** Exercise description **
Using the material below, print the line that contains "STEPPER3: ULN2003 -> DRV8825", the line that contains "STEPPER3 pin IN4: D1 -> D4", and every line in between, exactly and nothing else.

** Data for review **
--- START ---
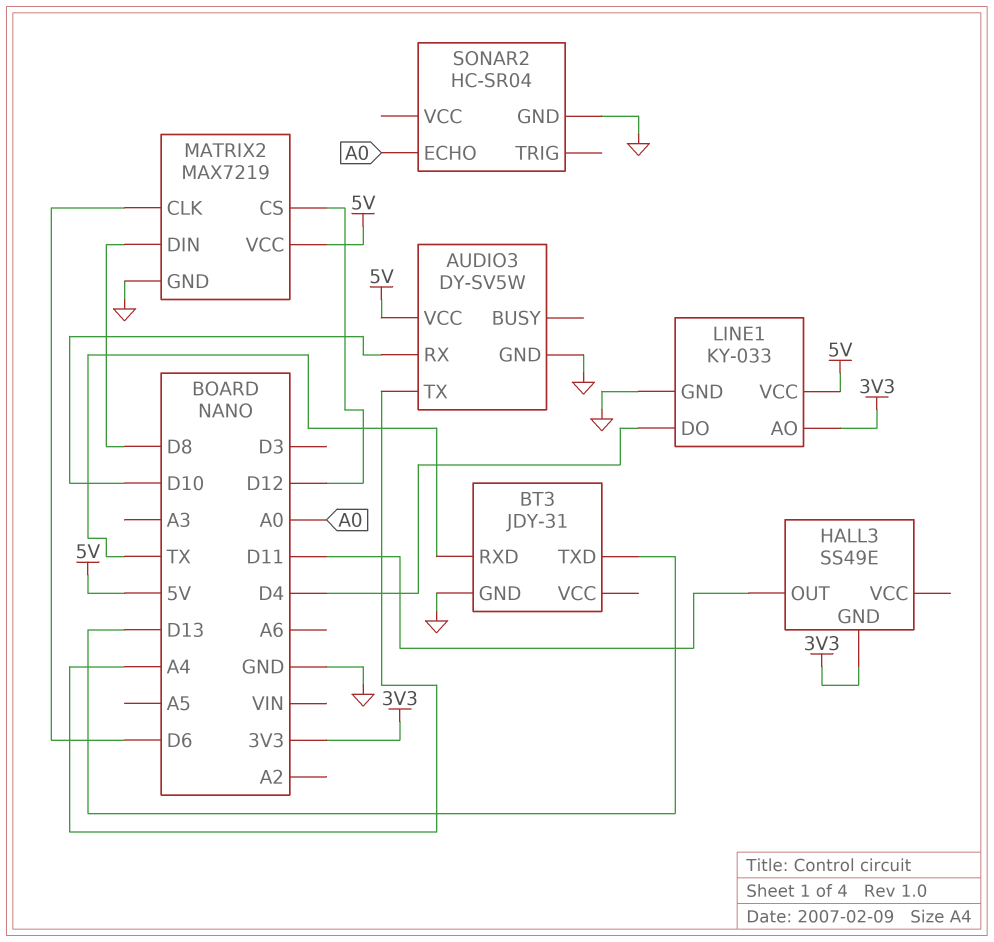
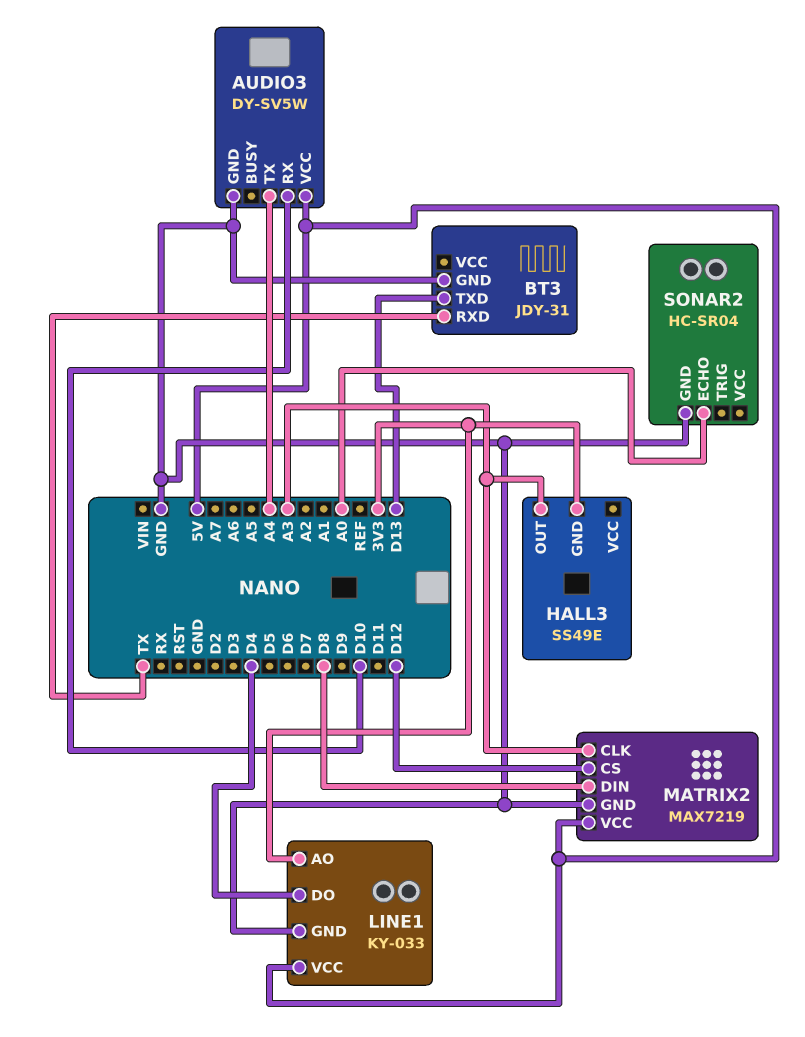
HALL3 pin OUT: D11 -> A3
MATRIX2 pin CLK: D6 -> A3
--- END ---
--- START ---
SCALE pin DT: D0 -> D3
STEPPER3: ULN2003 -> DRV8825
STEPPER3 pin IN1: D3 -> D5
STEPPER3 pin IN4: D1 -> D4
--- END ---
** Result for this exercise **
STEPPER3: ULN2003 -> DRV8825
STEPPER3 pin IN1: D3 -> D5
STEPPER3 pin IN4: D1 -> D4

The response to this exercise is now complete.